_Requirement_.
Show every line below where "watering" appears.

Object correspondence data
------------------------------------------------

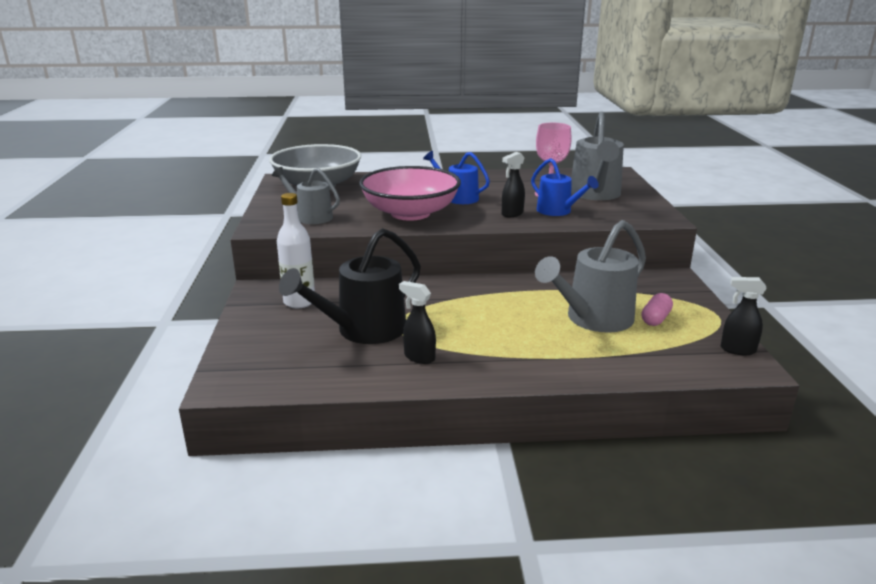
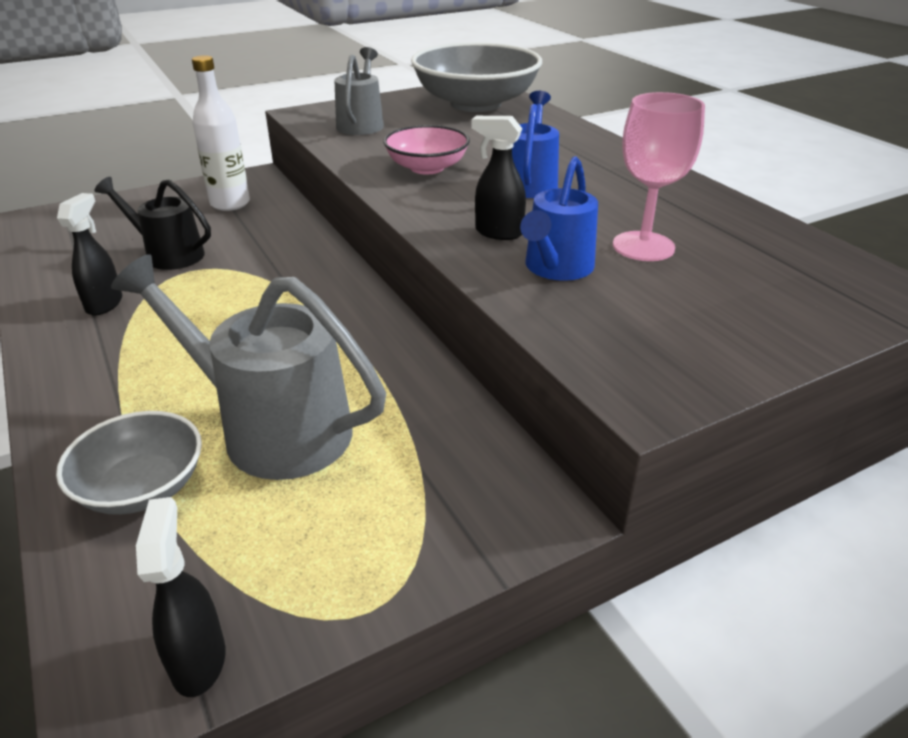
camera: 65 degrees right, 10 degrees up
(363, 331) = (168, 254): black watering can -> black watering can, size x0.62
(410, 213) = (427, 168): pink bowl -> pink bowl, size x0.54
(595, 194) = (705, 291): grey watering can -> none
(625, 355) = (142, 487): none -> grey bowl
(655, 319) = (306, 507): pink capsule -> none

------------------------------------------------

_Exercise solution_.
(363, 331) = (168, 254): black watering can -> black watering can, size x0.62
(595, 194) = (705, 291): grey watering can -> none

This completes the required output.